◆ HOW TO COMPLETE THIS TASK: Please restate exactly what appears in the records below from the first line to the line where "exchanged: clock in" is, that line included.

---------- MATERIAL FOR THIS TASK

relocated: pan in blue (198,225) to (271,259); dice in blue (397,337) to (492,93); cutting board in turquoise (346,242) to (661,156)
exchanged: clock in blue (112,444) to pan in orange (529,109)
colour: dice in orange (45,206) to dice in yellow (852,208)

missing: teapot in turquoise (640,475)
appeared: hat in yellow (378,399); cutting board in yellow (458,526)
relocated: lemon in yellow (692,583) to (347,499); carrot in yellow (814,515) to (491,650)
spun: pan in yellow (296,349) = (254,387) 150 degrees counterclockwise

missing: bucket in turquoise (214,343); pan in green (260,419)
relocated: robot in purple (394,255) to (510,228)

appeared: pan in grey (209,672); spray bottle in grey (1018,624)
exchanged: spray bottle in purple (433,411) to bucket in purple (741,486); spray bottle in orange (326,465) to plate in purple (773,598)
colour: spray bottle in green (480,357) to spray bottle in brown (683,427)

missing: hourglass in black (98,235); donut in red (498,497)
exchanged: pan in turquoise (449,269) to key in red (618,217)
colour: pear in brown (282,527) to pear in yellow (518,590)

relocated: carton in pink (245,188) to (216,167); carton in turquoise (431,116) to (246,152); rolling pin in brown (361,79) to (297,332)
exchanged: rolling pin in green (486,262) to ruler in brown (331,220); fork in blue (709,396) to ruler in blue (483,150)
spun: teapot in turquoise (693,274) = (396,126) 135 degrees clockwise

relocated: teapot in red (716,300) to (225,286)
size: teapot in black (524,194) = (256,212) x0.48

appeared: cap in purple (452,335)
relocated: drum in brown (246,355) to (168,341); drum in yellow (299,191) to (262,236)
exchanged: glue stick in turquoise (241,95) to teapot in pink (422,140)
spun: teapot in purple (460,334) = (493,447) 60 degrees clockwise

--------------------

◆ ANSWER AREA:
relocated: pan in blue (198,225) to (271,259); dice in blue (397,337) to (492,93); cutting board in turquoise (346,242) to (661,156)
exchanged: clock in blue (112,444) to pan in orange (529,109)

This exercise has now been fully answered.